(Records from a data collection)
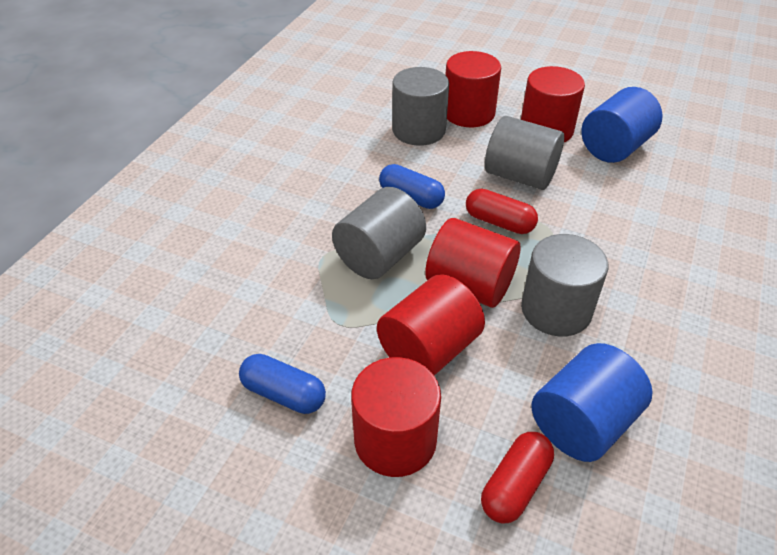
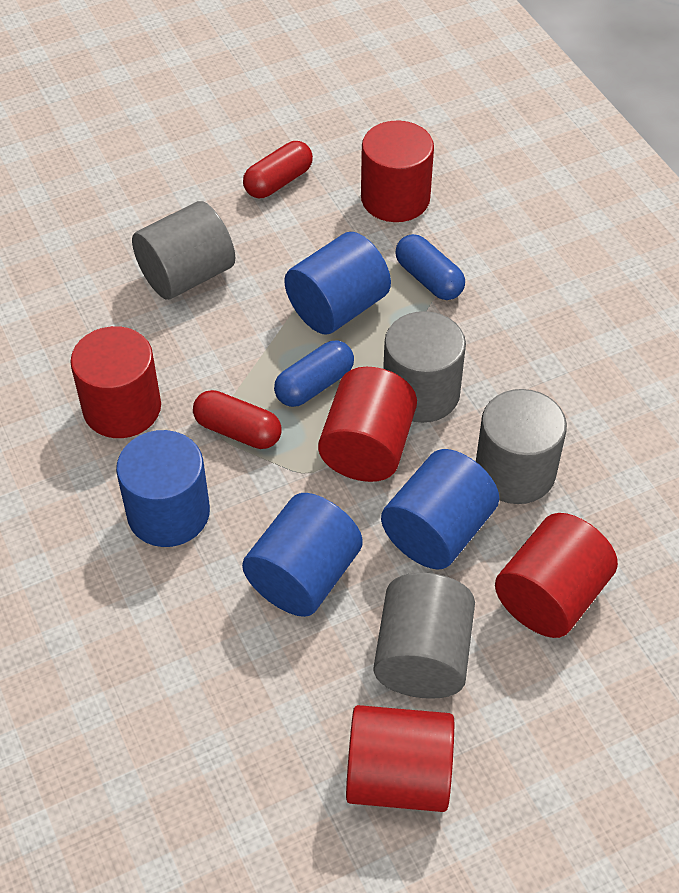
blue cylinder: 2 -> 4

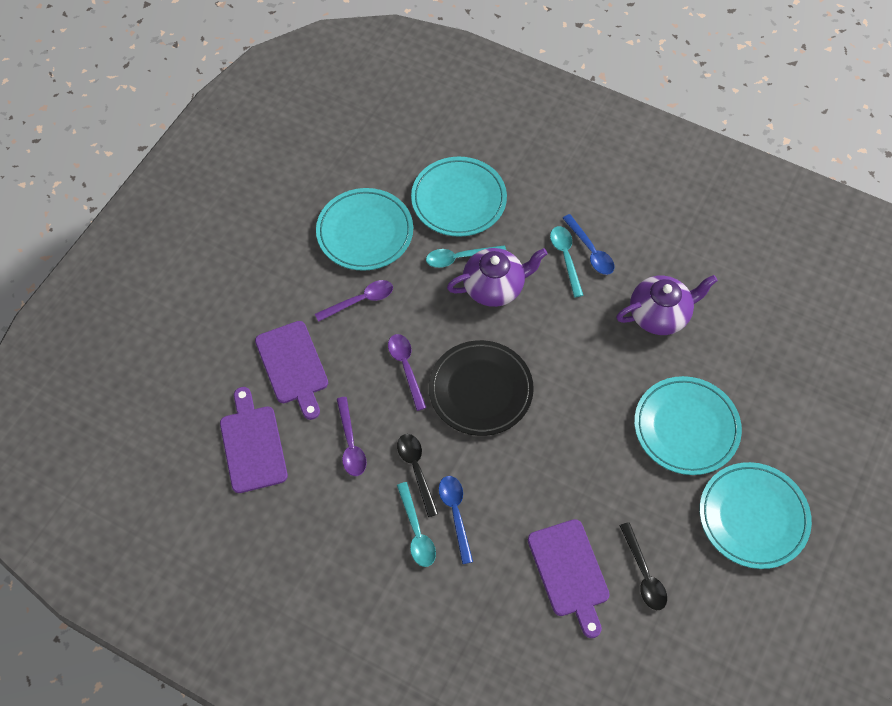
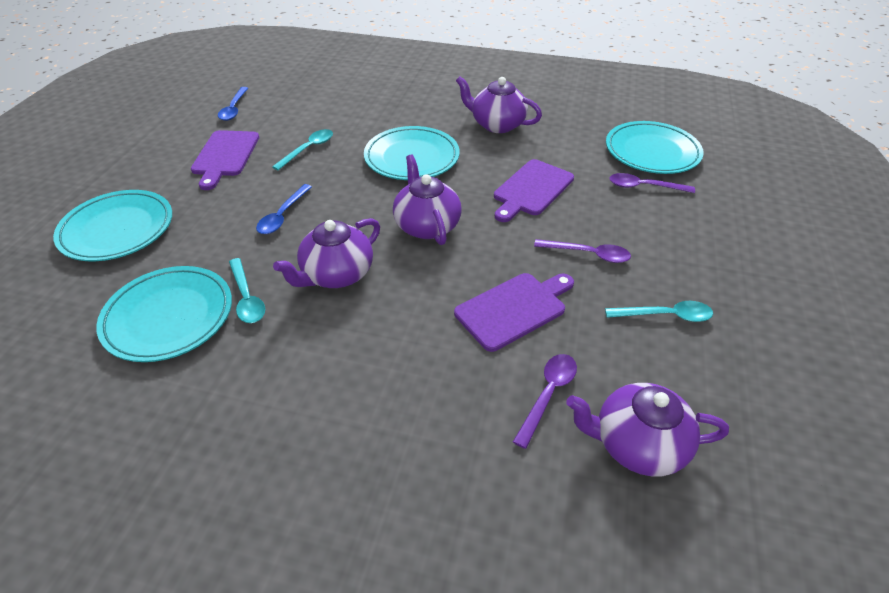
black plate: 1 -> 0
black spoon: 2 -> 0
purple teapot: 2 -> 4

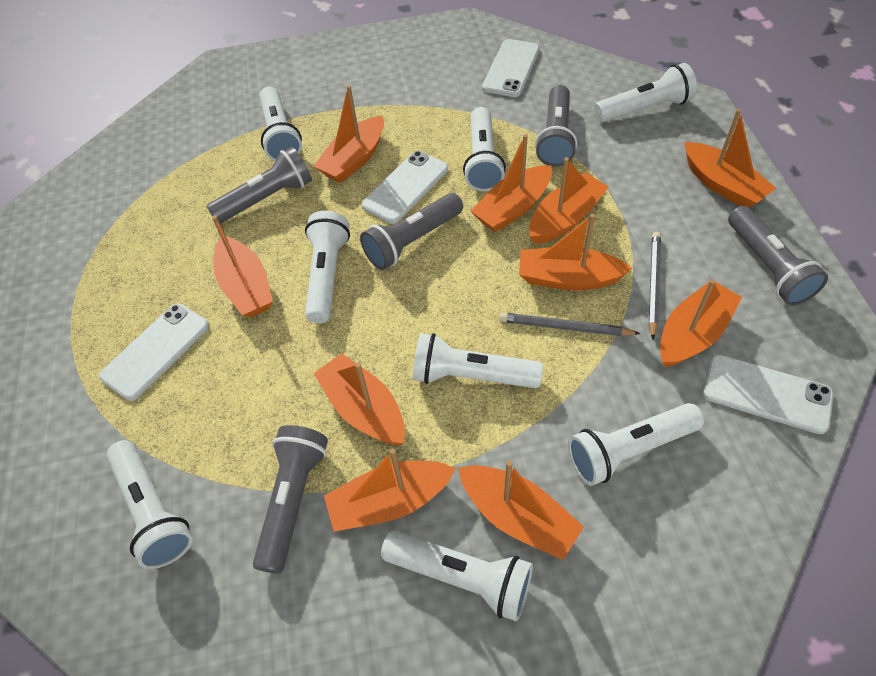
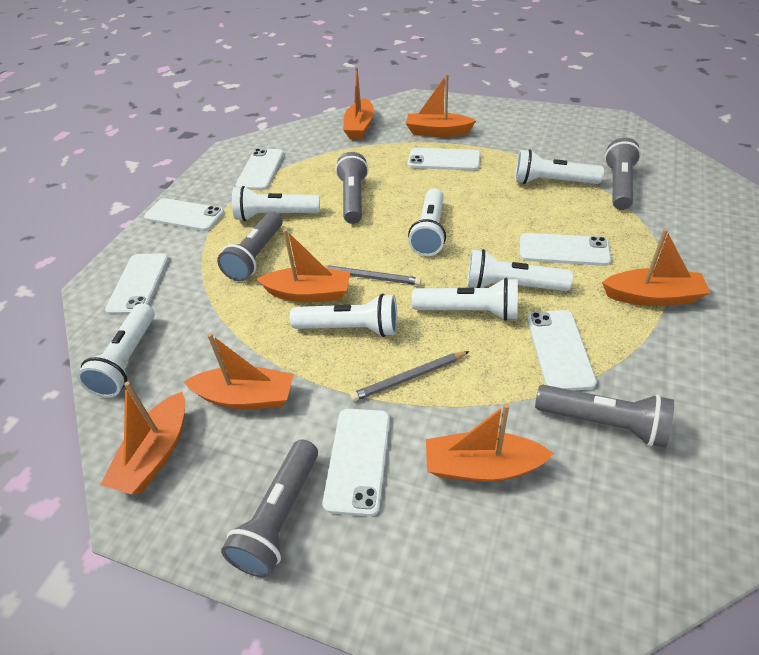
orange boat: 10 -> 7
white flashlight: 8 -> 7
white phone: 4 -> 7

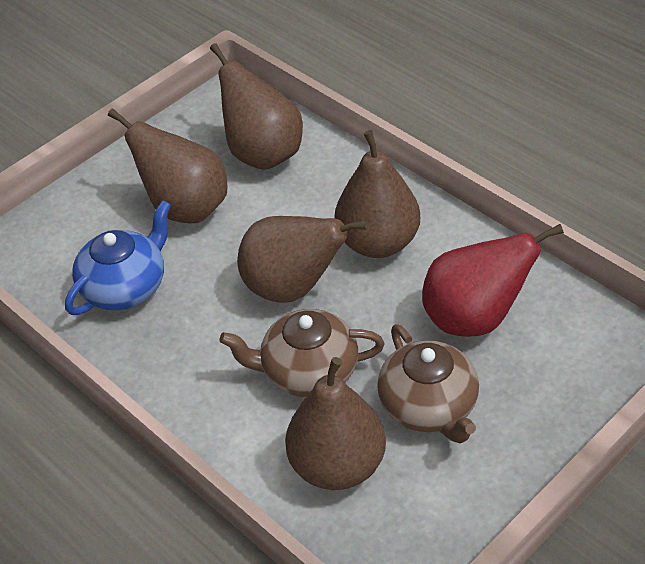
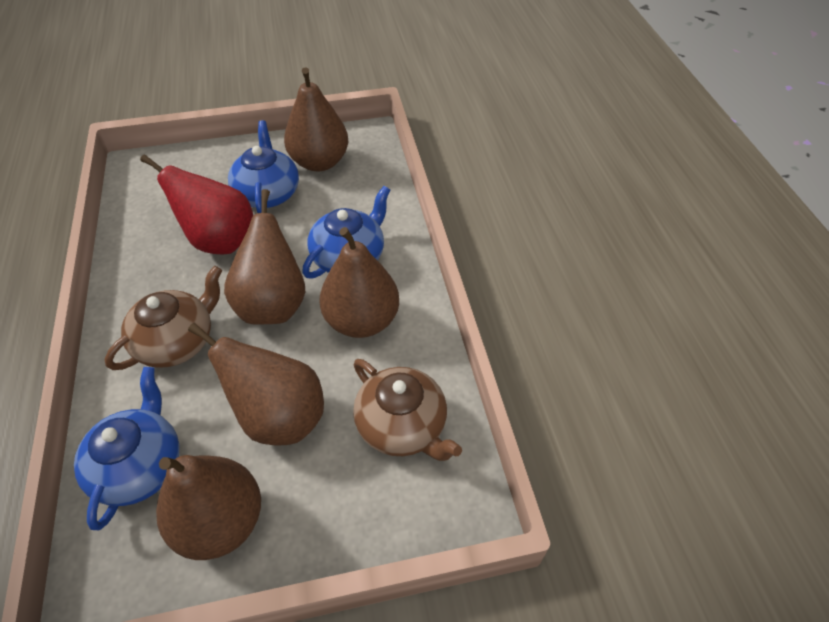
blue teapot: 1 -> 3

» Exercise objective:
Exactly reproduce each record, leaving out any pictures.

» Task answer:
blue cylinder: 2 -> 4

black plate: 1 -> 0
black spoon: 2 -> 0
purple teapot: 2 -> 4

orange boat: 10 -> 7
white flashlight: 8 -> 7
white phone: 4 -> 7

blue teapot: 1 -> 3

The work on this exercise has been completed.